- Work required -
Search the listing for the word "VREF" and return each line that contains it.

- Records supplied -
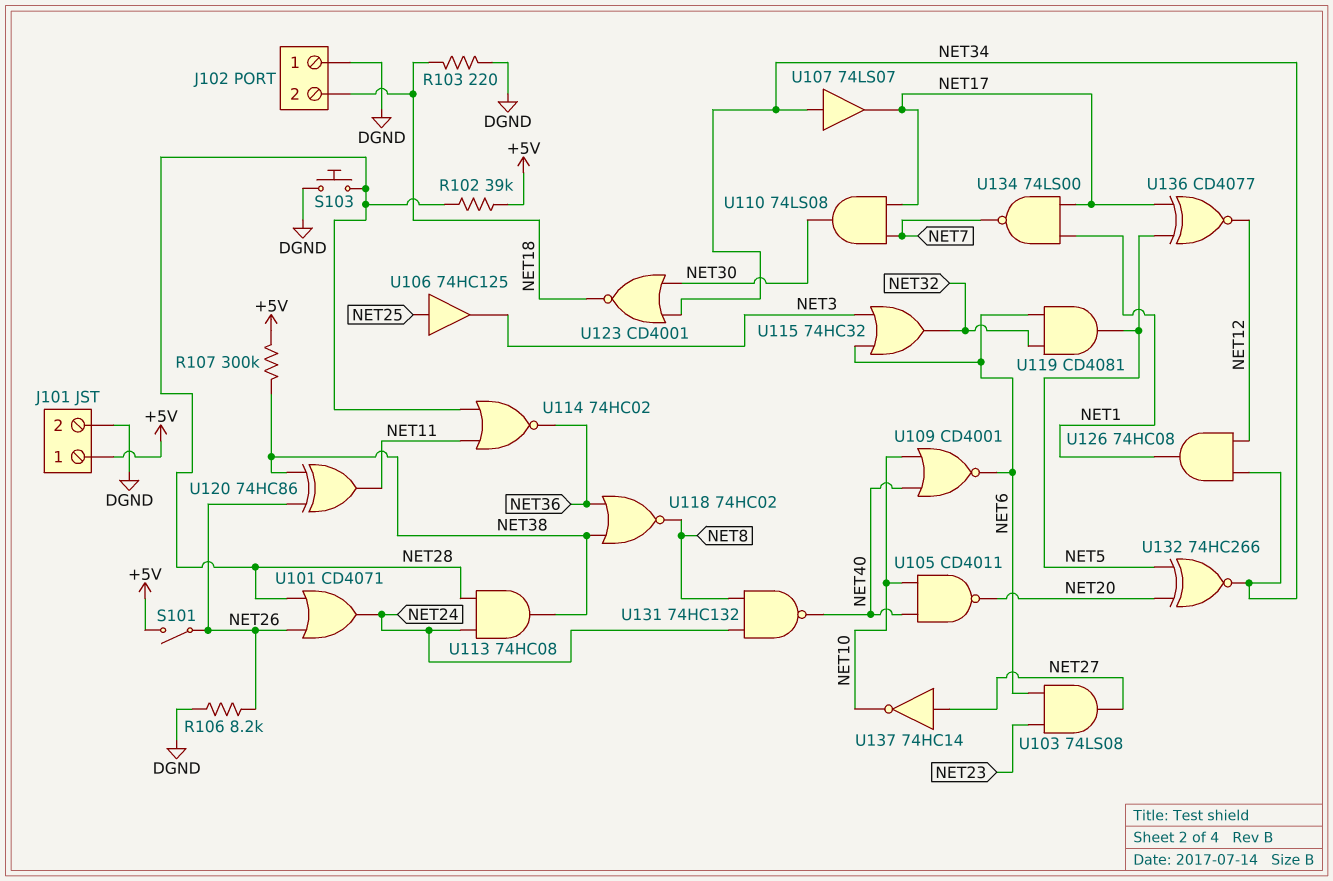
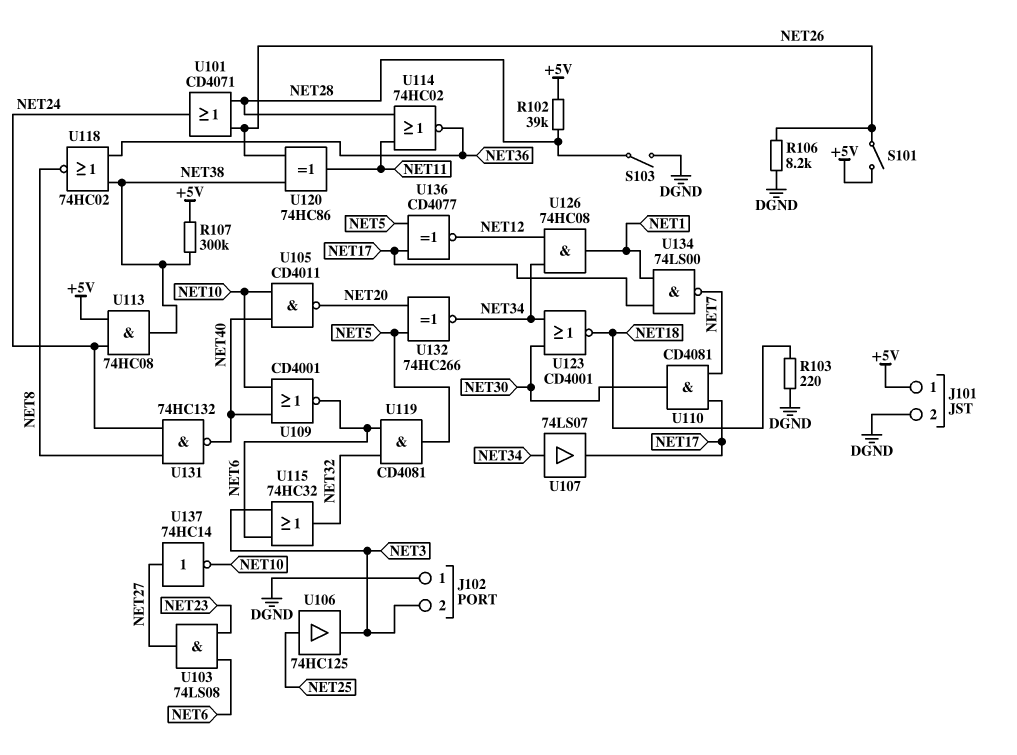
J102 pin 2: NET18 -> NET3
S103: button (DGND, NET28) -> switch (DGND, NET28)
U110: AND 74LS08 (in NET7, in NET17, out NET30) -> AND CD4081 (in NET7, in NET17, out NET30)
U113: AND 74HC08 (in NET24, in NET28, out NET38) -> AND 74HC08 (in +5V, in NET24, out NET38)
...
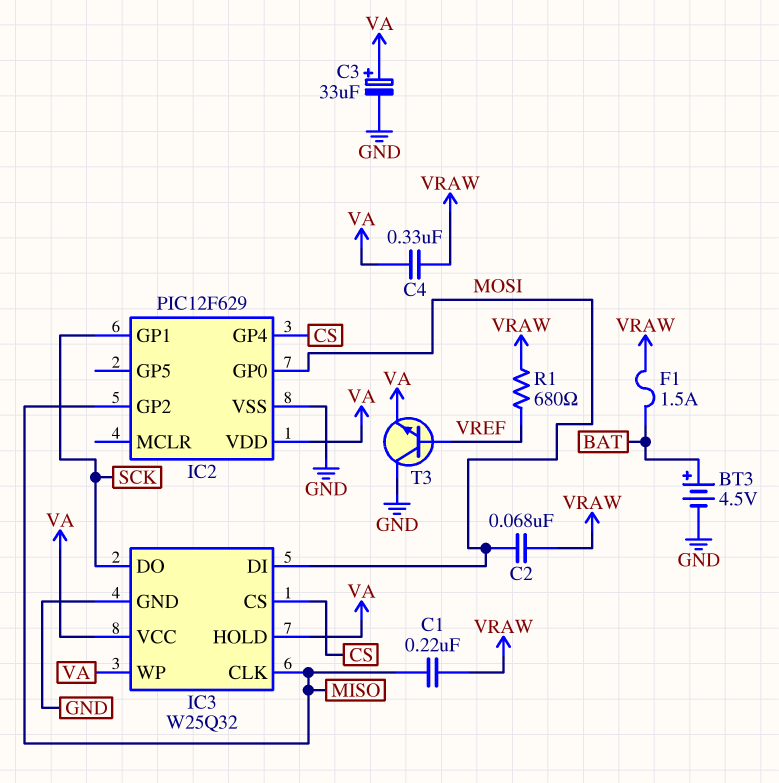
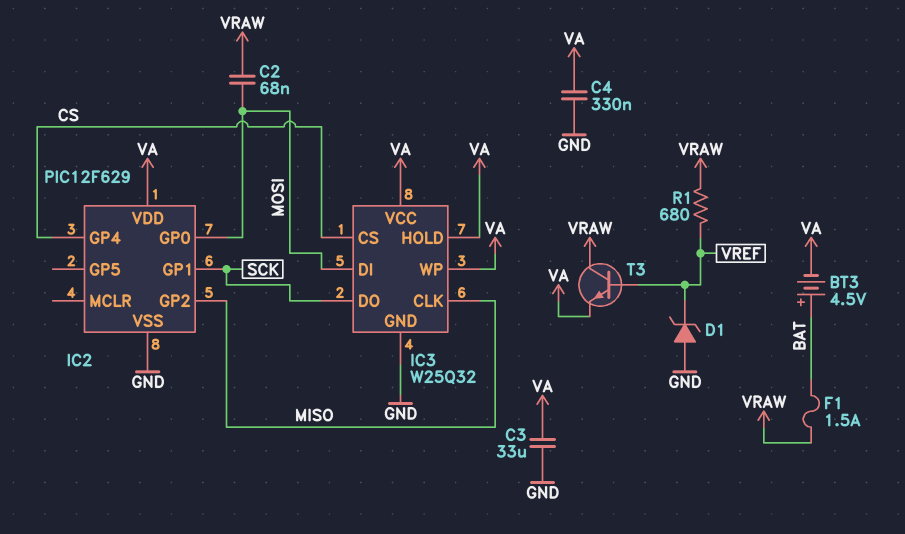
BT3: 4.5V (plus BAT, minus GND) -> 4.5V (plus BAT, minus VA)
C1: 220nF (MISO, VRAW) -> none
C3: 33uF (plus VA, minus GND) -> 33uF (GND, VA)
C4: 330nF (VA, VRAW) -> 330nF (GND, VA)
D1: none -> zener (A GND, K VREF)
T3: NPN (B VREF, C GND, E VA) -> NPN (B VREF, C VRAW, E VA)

- Result of this task -
D1: none -> zener (A GND, K VREF)
T3: NPN (B VREF, C GND, E VA) -> NPN (B VREF, C VRAW, E VA)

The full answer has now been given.